• ACTION ITEM: Output the exact lines that start at the one containing "black square: (409, 119) -> (311, 99), moved" and continue to the last line of the entries below; do not output pictures.

####################

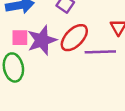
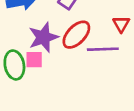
pink square: (20, 38) -> (34, 60), moved

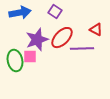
red triangle: (121, 24) -> (96, 30), turned -32

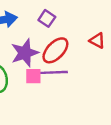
purple line: (82, 49) -> (53, 72), moved
pink square: (30, 57) -> (33, 76), moved

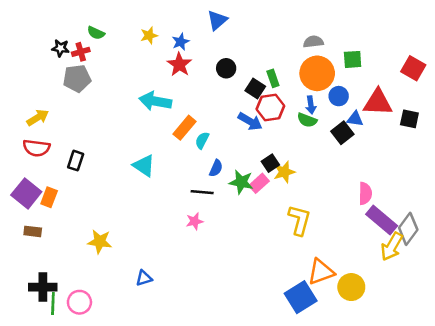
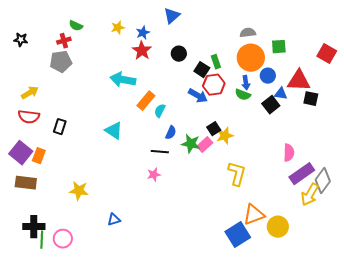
black star: (60, 48) -> (21, 40), moved
black square: (409, 119) -> (311, 99), moved
purple rectangle: (382, 220) -> (302, 174), turned -75
brown rectangle: (33, 231) -> (26, 183), size x1.5

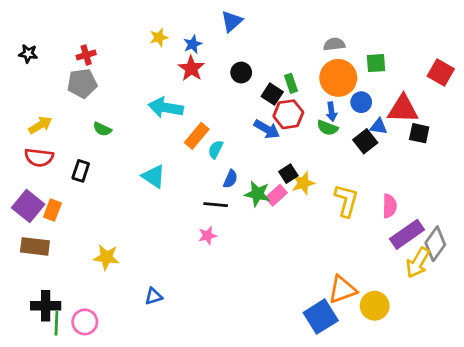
green semicircle: (76, 26) -> (102, 129), moved
yellow L-shape: (237, 174) -> (346, 201), moved

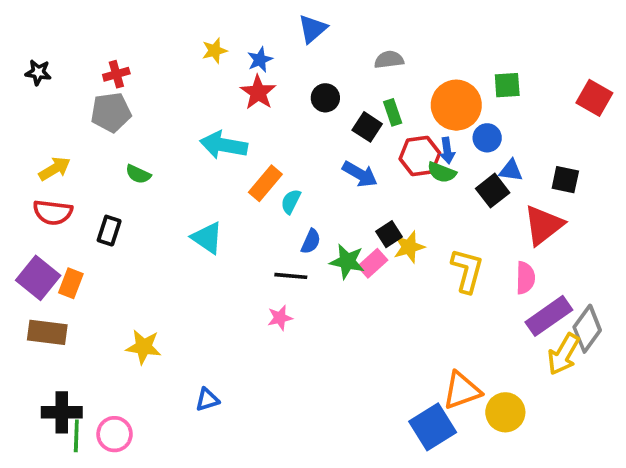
gray semicircle: (334, 44) -> (389, 60), moved
red triangle: (403, 109) -> (544, 225), moved, turned -40
red hexagon: (288, 114) -> (420, 156), moved

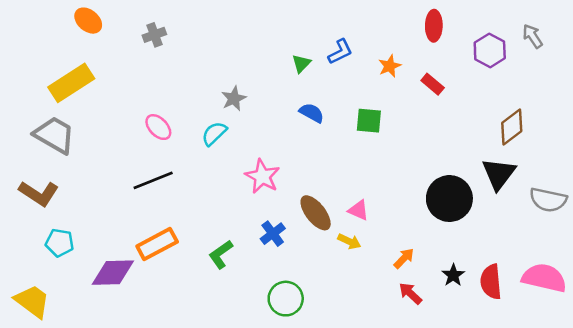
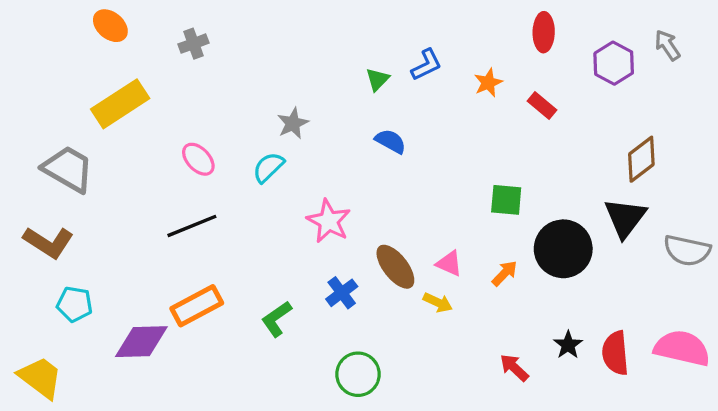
yellow rectangle: (71, 83) -> (120, 104), moved
green square: (369, 121) -> (506, 200), moved
orange arrow: (404, 258) -> (505, 273), moved

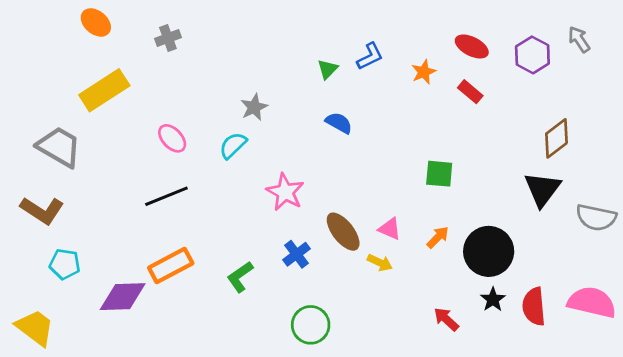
red ellipse: (544, 32) -> (472, 46), moved, turned -64
black circle: (563, 249) -> (489, 251), moved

####################

• SOLUTION:
black square: (409, 119) -> (311, 99), moved
purple rectangle: (382, 220) -> (302, 174), turned -75
brown rectangle: (33, 231) -> (26, 183), size x1.5

green semicircle: (76, 26) -> (102, 129), moved
yellow L-shape: (237, 174) -> (346, 201), moved

gray semicircle: (334, 44) -> (389, 60), moved
red triangle: (403, 109) -> (544, 225), moved, turned -40
red hexagon: (288, 114) -> (420, 156), moved

yellow rectangle: (71, 83) -> (120, 104), moved
green square: (369, 121) -> (506, 200), moved
orange arrow: (404, 258) -> (505, 273), moved

red ellipse: (544, 32) -> (472, 46), moved, turned -64
black circle: (563, 249) -> (489, 251), moved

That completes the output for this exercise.